**BRIEF**: Give only the number of lines in the data that contain the word "Pilz".

─── DATA FOR PROCESSING ───

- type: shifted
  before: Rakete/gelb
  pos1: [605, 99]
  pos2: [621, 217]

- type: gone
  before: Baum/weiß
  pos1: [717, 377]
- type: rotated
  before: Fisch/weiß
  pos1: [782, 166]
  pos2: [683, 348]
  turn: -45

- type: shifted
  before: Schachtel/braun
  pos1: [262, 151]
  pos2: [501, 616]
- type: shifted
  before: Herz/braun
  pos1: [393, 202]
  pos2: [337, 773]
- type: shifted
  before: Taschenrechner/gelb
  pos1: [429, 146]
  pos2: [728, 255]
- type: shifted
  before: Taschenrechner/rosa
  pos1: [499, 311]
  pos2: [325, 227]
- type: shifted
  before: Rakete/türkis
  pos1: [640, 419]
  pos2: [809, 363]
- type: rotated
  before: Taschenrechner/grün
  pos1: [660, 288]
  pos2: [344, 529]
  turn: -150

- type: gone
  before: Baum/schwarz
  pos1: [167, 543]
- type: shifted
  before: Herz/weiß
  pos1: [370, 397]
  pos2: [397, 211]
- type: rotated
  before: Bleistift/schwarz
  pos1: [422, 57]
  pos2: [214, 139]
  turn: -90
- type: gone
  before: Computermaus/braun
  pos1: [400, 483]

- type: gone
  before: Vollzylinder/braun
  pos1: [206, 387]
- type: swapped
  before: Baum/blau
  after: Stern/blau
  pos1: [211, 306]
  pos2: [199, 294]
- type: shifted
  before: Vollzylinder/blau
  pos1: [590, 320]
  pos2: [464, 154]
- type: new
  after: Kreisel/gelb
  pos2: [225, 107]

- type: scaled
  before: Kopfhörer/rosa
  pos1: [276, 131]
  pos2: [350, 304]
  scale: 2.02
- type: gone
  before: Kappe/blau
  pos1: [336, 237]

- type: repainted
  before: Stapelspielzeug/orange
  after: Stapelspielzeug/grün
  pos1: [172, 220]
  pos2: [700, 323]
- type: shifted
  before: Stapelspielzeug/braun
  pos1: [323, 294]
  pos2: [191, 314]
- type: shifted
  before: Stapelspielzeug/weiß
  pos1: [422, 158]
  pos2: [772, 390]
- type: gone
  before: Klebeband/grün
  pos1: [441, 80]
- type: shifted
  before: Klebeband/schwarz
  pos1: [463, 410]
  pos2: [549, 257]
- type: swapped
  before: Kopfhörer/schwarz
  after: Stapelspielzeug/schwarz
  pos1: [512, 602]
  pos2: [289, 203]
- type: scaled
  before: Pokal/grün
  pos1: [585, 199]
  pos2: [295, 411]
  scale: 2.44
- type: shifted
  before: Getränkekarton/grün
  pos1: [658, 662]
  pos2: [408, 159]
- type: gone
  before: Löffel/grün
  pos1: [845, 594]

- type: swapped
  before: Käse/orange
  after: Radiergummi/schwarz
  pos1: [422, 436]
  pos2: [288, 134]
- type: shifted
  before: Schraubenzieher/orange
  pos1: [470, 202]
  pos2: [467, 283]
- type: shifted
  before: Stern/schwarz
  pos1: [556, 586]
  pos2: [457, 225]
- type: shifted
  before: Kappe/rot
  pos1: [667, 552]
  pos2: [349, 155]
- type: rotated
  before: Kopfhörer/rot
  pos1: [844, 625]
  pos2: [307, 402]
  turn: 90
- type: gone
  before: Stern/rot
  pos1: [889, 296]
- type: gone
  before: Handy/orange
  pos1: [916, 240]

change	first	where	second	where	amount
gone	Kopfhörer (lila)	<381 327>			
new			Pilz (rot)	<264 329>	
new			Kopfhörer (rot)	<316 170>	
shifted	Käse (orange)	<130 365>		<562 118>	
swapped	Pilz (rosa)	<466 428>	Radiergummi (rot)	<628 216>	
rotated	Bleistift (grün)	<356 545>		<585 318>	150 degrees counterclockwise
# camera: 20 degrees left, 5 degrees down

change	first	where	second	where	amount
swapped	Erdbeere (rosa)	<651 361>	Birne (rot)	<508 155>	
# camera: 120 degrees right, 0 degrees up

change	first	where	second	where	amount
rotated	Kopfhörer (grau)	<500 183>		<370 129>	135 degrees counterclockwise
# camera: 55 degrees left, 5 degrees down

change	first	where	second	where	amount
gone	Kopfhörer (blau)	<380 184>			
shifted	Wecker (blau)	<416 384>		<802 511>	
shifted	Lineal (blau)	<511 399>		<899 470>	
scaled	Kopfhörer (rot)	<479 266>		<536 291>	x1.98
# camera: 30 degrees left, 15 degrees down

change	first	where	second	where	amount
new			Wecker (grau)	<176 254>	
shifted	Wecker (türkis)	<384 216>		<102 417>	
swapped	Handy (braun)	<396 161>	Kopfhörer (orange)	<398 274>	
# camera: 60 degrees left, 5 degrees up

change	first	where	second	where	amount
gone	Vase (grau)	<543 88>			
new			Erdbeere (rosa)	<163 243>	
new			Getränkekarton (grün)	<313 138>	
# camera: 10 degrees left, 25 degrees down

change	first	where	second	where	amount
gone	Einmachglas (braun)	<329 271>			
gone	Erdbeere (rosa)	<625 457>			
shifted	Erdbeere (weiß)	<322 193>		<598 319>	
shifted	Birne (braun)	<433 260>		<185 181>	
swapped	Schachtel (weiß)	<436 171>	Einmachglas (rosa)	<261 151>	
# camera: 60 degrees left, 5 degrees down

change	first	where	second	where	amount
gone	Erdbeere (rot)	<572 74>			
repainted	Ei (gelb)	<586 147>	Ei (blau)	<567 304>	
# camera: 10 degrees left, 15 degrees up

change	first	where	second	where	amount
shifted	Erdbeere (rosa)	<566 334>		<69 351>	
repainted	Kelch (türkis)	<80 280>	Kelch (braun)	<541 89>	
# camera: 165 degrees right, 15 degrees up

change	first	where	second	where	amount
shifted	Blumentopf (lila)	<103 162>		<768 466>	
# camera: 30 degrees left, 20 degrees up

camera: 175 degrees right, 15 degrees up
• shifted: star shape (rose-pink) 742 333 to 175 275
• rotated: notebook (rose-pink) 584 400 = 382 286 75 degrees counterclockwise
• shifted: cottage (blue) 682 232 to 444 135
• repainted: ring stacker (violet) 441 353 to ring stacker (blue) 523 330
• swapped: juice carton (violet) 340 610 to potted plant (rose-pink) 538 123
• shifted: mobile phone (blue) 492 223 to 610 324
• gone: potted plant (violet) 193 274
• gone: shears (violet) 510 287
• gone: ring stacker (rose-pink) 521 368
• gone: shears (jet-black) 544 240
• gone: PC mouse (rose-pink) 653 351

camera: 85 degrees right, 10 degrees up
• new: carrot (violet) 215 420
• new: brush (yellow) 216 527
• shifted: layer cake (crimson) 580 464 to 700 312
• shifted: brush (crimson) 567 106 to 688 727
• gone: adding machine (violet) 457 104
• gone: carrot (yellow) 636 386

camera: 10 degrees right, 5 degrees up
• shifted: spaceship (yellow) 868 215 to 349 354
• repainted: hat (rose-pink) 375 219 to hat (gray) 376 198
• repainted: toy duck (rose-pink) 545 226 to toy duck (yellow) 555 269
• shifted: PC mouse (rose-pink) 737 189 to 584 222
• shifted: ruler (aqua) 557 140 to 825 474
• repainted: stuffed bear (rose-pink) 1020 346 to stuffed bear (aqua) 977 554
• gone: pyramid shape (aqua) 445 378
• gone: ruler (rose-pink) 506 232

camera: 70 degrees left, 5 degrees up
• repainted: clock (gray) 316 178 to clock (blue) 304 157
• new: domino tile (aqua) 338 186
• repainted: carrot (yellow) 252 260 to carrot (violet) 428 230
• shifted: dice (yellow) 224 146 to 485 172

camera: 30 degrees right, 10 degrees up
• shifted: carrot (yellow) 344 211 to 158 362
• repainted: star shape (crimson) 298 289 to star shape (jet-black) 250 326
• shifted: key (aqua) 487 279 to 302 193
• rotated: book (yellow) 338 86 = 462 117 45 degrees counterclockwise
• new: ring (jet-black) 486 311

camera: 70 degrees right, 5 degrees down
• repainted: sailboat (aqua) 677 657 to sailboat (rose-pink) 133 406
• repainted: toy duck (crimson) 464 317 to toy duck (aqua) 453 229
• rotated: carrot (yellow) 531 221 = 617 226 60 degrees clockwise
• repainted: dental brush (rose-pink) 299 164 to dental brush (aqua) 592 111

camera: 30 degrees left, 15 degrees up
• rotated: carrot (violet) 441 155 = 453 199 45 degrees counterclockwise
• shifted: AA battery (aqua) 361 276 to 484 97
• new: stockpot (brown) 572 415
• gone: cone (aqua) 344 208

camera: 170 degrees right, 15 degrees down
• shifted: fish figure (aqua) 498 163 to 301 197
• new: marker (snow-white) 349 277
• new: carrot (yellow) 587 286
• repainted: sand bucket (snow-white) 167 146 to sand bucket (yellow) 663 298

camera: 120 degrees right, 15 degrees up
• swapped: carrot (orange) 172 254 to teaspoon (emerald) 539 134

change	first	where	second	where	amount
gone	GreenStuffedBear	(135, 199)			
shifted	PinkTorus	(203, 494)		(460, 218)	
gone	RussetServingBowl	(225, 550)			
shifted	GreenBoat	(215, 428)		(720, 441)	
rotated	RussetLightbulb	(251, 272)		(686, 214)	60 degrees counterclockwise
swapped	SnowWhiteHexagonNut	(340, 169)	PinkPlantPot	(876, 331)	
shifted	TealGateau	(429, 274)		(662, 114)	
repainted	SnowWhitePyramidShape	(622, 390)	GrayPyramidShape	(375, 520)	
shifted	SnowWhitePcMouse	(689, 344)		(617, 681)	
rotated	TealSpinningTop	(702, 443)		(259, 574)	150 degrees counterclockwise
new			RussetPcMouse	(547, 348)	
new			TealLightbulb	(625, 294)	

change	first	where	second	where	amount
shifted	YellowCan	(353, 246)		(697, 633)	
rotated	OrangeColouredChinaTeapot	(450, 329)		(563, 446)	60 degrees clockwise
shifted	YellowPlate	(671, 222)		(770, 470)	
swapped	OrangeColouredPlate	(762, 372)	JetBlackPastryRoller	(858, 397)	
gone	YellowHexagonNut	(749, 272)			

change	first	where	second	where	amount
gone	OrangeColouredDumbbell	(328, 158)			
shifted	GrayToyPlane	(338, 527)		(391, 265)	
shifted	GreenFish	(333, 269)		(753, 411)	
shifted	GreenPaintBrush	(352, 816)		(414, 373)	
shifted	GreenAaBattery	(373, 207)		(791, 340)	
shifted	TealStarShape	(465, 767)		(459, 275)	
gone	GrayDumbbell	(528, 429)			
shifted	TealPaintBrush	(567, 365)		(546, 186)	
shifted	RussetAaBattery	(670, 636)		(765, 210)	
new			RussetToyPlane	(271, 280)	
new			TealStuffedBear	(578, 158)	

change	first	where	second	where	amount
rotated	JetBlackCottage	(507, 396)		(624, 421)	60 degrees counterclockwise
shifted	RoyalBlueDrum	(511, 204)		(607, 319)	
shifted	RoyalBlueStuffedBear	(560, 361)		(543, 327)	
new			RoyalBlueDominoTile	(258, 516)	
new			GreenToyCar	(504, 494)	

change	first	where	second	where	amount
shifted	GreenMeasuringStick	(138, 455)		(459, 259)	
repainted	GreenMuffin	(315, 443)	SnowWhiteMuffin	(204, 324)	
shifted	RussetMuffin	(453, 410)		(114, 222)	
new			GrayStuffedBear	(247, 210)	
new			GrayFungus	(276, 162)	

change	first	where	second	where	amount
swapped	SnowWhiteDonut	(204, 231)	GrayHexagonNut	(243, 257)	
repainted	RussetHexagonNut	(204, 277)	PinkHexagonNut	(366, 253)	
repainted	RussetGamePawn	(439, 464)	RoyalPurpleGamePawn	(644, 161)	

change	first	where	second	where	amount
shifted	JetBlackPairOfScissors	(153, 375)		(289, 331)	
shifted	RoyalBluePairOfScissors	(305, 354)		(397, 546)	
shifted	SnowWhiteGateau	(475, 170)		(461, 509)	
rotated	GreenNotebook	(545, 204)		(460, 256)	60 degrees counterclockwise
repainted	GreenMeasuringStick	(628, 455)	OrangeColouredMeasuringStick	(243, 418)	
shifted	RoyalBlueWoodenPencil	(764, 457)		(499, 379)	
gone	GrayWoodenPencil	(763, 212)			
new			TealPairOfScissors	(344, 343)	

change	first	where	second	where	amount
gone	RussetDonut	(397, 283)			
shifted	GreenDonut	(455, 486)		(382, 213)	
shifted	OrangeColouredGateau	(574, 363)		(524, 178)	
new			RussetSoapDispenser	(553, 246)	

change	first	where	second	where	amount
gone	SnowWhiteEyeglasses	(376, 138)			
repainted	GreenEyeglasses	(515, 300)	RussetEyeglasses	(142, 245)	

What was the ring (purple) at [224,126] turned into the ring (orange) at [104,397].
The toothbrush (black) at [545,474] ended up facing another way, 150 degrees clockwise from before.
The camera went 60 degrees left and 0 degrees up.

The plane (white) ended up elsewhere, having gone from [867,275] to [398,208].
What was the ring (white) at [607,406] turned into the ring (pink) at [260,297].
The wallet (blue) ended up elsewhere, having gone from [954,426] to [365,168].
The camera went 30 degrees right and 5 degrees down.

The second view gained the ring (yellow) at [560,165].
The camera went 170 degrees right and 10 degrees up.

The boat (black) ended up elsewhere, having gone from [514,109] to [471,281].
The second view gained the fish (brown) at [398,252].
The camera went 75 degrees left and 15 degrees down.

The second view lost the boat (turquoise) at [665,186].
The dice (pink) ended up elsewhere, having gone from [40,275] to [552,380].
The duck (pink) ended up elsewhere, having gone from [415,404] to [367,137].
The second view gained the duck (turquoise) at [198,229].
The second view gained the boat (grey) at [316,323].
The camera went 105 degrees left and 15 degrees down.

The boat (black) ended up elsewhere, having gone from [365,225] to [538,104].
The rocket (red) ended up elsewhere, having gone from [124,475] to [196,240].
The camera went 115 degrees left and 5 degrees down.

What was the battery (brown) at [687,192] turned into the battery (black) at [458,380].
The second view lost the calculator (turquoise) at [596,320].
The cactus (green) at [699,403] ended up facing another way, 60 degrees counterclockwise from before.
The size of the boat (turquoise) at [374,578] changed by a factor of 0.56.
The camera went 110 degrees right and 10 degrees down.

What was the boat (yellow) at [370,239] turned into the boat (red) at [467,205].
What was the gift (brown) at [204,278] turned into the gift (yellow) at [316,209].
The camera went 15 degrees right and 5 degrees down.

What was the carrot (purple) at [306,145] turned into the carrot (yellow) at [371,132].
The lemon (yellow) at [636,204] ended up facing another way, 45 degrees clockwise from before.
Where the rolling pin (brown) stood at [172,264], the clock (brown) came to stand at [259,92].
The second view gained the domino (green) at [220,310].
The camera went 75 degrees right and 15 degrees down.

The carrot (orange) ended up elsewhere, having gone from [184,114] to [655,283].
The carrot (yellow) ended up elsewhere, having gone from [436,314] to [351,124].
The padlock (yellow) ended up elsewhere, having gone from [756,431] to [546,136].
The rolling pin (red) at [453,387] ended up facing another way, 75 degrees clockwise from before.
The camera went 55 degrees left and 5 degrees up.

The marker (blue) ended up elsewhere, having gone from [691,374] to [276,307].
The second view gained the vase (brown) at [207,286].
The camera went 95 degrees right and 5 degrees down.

───

**SOLUTION TO THIS TASK**: 2